* _REQUIRED ACTION_:
Give again, word for word, every line below from the one that has "building: [133,318,266,452] -> none" through the one that has "building: [512,98,578,154] -> none", both included, and no others.

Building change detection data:
----
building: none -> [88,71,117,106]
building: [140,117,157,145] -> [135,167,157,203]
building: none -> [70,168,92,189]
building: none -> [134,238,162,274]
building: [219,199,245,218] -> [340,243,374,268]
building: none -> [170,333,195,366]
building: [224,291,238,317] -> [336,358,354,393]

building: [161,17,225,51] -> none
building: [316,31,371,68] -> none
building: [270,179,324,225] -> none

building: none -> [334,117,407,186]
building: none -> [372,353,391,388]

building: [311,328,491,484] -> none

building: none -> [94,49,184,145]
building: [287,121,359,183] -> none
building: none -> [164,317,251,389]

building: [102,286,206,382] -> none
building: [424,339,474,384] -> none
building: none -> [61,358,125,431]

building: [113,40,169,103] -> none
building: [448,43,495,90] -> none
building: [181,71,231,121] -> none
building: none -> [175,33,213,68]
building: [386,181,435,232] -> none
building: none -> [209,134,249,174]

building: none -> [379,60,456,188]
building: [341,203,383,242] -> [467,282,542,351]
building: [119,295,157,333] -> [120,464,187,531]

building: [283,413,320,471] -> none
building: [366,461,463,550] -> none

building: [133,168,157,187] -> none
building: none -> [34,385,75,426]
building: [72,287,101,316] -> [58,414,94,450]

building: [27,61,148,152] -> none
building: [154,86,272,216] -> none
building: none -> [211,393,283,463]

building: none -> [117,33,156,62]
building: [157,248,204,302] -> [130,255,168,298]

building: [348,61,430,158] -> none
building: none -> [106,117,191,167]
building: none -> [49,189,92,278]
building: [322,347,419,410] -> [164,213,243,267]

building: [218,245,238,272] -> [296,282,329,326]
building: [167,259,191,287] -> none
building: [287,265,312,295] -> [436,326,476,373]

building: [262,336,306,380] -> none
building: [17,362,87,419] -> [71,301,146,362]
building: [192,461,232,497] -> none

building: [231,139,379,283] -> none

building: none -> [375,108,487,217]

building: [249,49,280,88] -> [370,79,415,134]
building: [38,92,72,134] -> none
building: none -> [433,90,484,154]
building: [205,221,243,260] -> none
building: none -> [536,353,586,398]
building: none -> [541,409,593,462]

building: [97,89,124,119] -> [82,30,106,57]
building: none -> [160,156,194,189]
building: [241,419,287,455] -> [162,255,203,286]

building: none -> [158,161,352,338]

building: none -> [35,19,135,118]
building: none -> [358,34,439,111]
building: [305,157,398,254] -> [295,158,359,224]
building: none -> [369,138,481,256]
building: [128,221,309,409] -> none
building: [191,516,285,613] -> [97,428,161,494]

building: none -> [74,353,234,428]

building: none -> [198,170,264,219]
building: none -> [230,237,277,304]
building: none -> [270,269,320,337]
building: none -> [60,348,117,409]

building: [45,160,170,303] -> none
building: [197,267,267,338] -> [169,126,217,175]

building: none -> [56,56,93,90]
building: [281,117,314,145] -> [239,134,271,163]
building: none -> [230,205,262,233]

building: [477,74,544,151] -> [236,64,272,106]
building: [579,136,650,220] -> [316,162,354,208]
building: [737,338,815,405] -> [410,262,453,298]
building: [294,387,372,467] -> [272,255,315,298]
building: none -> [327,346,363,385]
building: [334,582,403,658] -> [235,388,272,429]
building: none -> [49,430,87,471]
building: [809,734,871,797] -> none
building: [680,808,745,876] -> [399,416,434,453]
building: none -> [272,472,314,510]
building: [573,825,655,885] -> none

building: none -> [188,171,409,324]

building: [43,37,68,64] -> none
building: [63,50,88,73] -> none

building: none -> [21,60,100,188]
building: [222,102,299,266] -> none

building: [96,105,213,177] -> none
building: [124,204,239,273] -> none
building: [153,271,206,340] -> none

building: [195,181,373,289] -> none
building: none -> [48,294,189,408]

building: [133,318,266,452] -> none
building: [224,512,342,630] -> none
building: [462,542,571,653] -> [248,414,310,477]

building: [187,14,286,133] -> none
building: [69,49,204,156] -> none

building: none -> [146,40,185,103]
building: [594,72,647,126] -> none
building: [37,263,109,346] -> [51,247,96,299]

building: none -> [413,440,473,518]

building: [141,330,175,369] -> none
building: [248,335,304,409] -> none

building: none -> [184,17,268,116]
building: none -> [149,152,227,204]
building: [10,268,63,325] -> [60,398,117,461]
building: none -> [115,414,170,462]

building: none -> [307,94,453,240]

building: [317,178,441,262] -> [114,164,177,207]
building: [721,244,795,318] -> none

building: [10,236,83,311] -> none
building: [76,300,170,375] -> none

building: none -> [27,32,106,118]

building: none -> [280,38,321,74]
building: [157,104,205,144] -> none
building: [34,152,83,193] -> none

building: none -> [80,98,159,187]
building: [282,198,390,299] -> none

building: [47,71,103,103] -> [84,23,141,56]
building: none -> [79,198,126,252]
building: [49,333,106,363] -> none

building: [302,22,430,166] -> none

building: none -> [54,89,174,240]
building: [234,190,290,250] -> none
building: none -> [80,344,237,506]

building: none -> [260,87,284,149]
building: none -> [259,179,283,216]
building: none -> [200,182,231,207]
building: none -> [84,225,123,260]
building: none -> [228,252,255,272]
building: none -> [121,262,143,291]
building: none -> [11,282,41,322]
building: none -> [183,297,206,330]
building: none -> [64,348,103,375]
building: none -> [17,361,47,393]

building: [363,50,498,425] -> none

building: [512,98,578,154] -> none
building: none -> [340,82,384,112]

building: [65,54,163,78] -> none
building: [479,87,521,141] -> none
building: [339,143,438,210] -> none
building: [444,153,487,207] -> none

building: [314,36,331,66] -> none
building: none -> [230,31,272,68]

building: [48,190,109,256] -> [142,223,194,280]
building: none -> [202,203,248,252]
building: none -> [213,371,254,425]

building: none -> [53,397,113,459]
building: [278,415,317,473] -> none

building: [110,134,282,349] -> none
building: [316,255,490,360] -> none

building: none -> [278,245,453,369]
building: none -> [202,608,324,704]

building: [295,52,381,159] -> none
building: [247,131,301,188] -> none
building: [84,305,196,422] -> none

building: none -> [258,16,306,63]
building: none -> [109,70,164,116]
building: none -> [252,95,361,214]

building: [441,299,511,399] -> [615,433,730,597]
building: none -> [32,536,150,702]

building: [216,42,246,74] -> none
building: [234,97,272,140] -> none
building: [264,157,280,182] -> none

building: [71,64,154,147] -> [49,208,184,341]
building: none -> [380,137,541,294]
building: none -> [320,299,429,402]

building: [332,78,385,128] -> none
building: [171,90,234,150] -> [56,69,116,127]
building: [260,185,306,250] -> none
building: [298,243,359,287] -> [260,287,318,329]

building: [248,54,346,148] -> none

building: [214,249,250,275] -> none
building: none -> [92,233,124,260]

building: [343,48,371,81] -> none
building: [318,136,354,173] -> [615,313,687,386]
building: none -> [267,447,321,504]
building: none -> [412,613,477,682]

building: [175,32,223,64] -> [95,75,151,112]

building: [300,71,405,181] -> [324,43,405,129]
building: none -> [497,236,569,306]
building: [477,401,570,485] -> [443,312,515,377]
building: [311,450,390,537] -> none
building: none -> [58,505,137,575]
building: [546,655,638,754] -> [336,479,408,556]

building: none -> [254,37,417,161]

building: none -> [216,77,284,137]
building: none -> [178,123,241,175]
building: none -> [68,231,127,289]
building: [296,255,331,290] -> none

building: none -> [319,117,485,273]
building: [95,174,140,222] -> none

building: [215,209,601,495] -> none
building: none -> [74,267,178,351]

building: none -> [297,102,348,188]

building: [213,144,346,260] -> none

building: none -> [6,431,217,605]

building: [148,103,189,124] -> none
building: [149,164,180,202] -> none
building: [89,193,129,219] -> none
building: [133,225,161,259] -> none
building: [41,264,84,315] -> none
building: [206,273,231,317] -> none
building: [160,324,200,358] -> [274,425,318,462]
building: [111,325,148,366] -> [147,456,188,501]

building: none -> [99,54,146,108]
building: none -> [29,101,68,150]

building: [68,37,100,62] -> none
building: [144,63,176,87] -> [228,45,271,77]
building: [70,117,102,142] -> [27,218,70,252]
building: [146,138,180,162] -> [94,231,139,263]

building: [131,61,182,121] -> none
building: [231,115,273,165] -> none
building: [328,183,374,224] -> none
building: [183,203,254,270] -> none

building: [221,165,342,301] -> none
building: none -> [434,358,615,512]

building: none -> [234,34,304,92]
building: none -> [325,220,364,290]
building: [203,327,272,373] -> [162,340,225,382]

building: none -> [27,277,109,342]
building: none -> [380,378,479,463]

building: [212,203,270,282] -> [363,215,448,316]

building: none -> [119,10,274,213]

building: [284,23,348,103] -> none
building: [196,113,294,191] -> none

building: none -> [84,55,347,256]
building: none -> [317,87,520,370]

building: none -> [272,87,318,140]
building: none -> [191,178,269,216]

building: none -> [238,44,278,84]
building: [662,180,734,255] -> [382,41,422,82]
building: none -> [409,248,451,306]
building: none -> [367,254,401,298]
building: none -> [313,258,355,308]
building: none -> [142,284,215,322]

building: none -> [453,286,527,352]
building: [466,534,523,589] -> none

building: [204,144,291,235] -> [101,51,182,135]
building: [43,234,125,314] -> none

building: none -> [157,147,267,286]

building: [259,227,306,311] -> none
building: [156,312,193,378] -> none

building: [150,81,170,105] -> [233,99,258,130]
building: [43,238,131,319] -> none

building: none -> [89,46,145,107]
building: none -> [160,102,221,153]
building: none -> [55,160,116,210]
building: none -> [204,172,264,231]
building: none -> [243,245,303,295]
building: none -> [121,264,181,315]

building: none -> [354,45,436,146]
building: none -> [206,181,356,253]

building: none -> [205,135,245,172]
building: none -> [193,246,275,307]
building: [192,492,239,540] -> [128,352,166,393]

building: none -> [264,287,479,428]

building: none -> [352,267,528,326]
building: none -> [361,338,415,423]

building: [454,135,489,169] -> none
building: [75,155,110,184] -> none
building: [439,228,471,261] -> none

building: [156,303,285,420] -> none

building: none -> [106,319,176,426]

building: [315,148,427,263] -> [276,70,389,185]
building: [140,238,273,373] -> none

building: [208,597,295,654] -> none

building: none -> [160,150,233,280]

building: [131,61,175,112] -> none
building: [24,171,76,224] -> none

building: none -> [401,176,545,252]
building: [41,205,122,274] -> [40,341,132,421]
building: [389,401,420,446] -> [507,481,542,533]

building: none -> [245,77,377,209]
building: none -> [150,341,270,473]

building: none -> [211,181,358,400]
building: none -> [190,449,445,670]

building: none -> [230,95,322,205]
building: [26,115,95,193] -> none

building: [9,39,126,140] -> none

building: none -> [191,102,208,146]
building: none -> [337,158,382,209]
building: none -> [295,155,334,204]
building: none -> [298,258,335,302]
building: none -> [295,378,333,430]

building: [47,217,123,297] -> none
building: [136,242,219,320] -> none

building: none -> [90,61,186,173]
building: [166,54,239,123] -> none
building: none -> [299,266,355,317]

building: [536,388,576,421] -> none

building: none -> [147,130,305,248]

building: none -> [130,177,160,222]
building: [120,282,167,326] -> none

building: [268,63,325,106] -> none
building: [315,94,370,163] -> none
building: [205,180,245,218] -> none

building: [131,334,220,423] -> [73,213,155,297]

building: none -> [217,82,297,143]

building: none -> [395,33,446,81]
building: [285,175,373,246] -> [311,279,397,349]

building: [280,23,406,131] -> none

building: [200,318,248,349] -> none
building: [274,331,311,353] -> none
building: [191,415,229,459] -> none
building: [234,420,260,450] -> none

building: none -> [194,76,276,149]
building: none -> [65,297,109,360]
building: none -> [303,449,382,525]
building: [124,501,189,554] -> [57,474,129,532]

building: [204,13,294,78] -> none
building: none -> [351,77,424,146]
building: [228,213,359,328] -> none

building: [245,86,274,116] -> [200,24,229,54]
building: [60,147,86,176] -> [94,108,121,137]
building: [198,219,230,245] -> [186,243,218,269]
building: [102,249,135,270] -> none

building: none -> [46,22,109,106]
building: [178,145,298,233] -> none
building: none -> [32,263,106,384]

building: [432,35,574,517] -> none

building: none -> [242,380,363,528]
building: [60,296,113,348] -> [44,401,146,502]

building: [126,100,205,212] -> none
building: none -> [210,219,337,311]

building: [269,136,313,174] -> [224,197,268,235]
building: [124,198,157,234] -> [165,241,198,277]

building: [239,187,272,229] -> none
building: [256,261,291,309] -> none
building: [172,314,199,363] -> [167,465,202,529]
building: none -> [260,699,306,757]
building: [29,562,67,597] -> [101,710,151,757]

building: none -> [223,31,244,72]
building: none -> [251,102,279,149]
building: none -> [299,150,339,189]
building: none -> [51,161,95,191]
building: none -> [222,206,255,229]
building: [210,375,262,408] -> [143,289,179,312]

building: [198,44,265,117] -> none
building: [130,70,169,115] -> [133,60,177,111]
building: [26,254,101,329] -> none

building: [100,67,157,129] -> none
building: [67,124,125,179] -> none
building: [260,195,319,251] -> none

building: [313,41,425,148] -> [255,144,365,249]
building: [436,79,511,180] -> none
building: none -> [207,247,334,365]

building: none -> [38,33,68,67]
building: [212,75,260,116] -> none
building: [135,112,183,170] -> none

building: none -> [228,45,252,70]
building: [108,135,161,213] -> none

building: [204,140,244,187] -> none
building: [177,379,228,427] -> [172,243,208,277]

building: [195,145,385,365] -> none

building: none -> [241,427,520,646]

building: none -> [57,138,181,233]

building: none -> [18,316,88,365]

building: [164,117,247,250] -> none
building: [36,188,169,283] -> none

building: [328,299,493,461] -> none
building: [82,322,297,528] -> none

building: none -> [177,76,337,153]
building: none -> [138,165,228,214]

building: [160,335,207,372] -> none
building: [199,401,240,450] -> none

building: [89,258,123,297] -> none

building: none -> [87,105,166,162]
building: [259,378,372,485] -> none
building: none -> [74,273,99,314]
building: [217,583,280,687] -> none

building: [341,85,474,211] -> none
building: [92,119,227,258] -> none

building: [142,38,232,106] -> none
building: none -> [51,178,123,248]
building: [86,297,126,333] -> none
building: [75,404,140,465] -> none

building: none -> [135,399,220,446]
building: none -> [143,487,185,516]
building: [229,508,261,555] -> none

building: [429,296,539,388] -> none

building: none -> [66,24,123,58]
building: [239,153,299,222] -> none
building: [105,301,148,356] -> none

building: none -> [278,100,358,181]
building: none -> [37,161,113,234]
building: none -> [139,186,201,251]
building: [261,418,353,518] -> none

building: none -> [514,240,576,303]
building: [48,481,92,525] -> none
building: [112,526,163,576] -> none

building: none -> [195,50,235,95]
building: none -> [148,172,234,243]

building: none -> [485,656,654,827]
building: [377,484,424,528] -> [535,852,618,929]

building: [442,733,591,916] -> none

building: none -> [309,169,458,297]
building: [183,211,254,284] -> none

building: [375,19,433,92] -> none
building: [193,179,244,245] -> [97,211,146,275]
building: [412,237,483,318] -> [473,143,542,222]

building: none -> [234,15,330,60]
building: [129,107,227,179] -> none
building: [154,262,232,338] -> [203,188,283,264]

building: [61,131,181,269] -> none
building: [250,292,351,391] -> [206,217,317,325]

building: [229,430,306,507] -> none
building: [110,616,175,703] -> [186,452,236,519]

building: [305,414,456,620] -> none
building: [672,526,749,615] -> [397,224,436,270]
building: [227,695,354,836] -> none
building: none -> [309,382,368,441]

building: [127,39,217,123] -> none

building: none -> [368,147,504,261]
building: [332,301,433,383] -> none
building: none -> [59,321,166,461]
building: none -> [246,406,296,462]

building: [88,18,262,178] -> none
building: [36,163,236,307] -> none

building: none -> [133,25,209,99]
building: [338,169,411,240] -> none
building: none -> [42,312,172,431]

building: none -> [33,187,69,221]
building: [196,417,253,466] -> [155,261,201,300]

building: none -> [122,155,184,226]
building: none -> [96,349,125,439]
----
* _REPLY_:
building: [133,318,266,452] -> none
building: [224,512,342,630] -> none
building: [462,542,571,653] -> [248,414,310,477]

building: [187,14,286,133] -> none
building: [69,49,204,156] -> none

building: none -> [146,40,185,103]
building: [594,72,647,126] -> none
building: [37,263,109,346] -> [51,247,96,299]

building: none -> [413,440,473,518]

building: [141,330,175,369] -> none
building: [248,335,304,409] -> none

building: none -> [184,17,268,116]
building: none -> [149,152,227,204]
building: [10,268,63,325] -> [60,398,117,461]
building: none -> [115,414,170,462]

building: none -> [307,94,453,240]

building: [317,178,441,262] -> [114,164,177,207]
building: [721,244,795,318] -> none

building: [10,236,83,311] -> none
building: [76,300,170,375] -> none

building: none -> [27,32,106,118]

building: none -> [280,38,321,74]
building: [157,104,205,144] -> none
building: [34,152,83,193] -> none

building: none -> [80,98,159,187]
building: [282,198,390,299] -> none

building: [47,71,103,103] -> [84,23,141,56]
building: none -> [79,198,126,252]
building: [49,333,106,363] -> none

building: [302,22,430,166] -> none

building: none -> [54,89,174,240]
building: [234,190,290,250] -> none
building: none -> [80,344,237,506]

building: none -> [260,87,284,149]
building: none -> [259,179,283,216]
building: none -> [200,182,231,207]
building: none -> [84,225,123,260]
building: none -> [228,252,255,272]
building: none -> [121,262,143,291]
building: none -> [11,282,41,322]
building: none -> [183,297,206,330]
building: none -> [64,348,103,375]
building: none -> [17,361,47,393]

building: [363,50,498,425] -> none

building: [512,98,578,154] -> none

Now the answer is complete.